EXERCISE BRIEF - Beginning with the line that holds "camera: 30 degrees right, 0 degrees up" in the data below, give again every line through the one that holds "(279, 505) = (324, 449): white", exactly as written.

INPUT FOR THIS TASK -
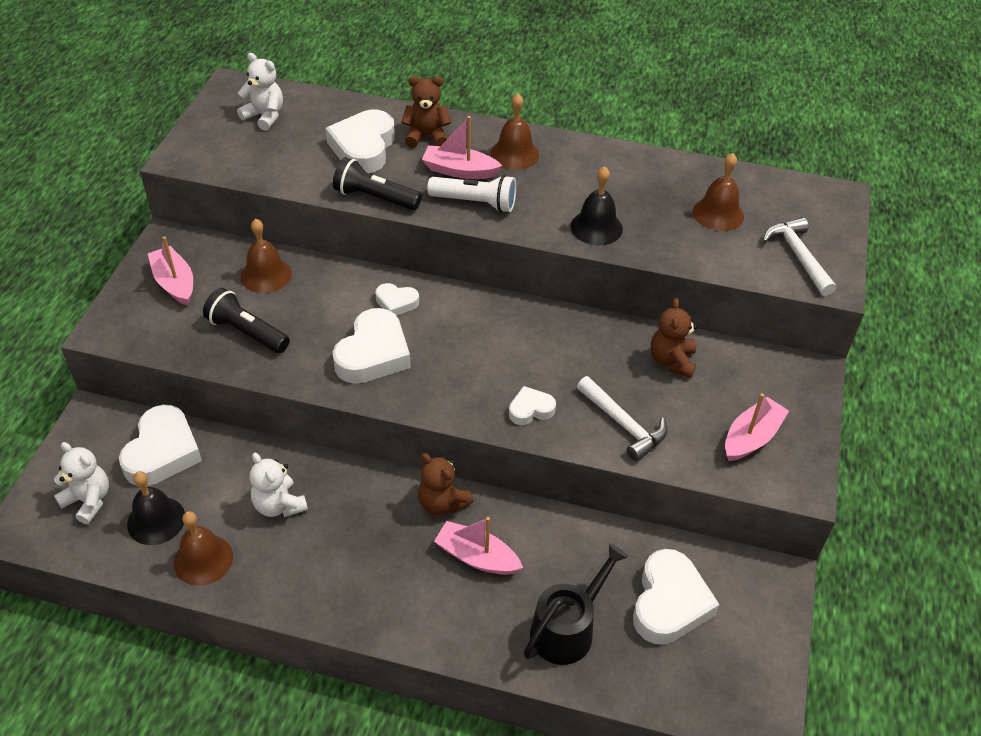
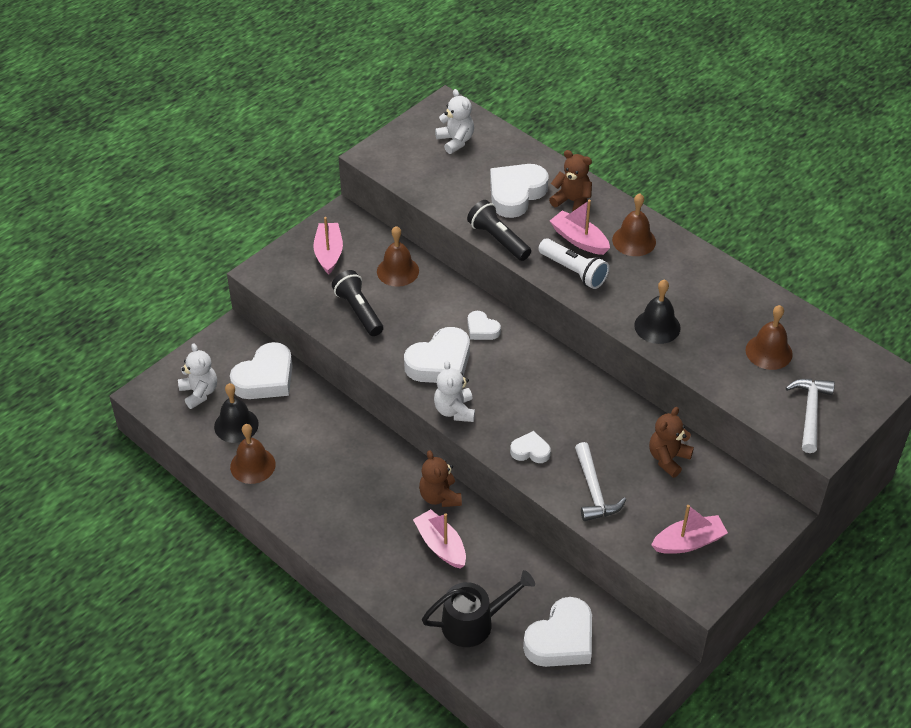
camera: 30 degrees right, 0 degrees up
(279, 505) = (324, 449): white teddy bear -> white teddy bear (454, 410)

* * *

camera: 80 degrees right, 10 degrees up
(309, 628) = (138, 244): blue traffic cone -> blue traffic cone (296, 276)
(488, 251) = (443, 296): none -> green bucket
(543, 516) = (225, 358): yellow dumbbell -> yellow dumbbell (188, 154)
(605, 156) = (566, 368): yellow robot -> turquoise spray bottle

RESULT OF THIS TASK -
camera: 30 degrees right, 0 degrees up
(279, 505) = (324, 449): white teddy bear -> white teddy bear (454, 410)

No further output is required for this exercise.